GIVEN DATA ->
====

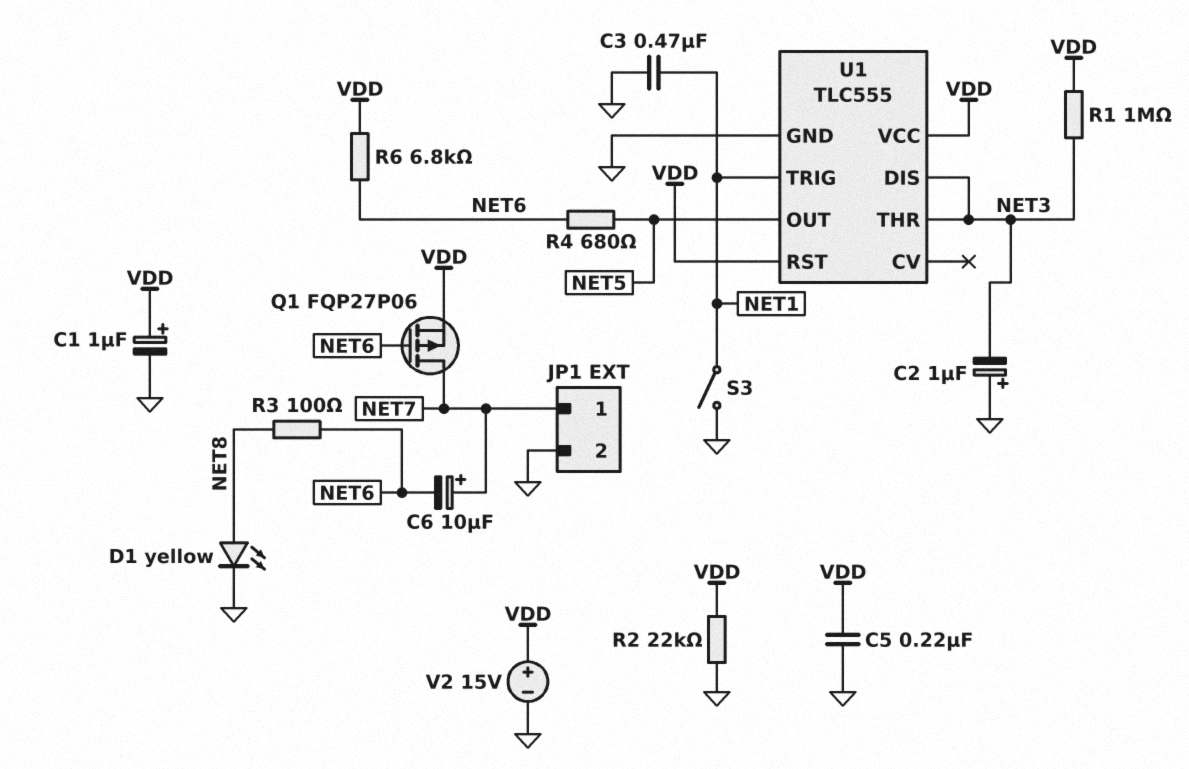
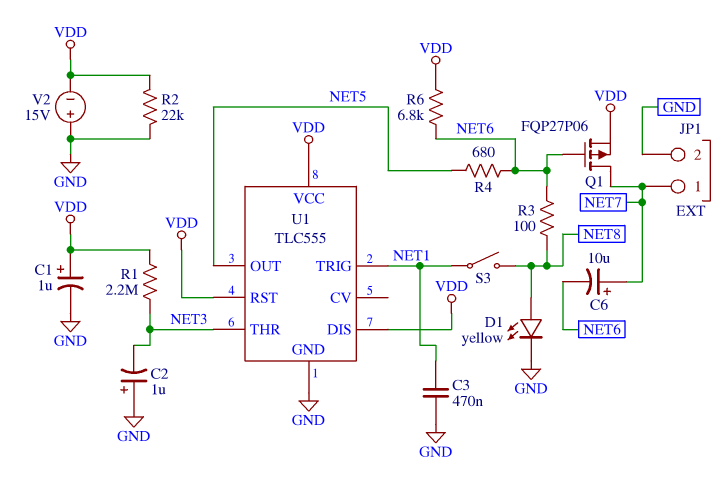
C5: 220nF (GND, VDD) -> none
R1: 1M (NET3, VDD) -> 2.2M (NET3, VDD)
S3: switch (GND, NET1) -> switch (NET1, NET8)
U1 pin DIS: NET3 -> VDD
V2: 15V (plus VDD, minus GND) -> 15V (plus GND, minus VDD)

====

REQUIREMENT ->
An exact repeat of the lines from the one containing "R1: 1M (NET3, VDD) -> 2.2M (NET3, VDD)" through the final line above, both included, is the whole answer.

ANSWER TO THIS PROBLEM ->
R1: 1M (NET3, VDD) -> 2.2M (NET3, VDD)
S3: switch (GND, NET1) -> switch (NET1, NET8)
U1 pin DIS: NET3 -> VDD
V2: 15V (plus VDD, minus GND) -> 15V (plus GND, minus VDD)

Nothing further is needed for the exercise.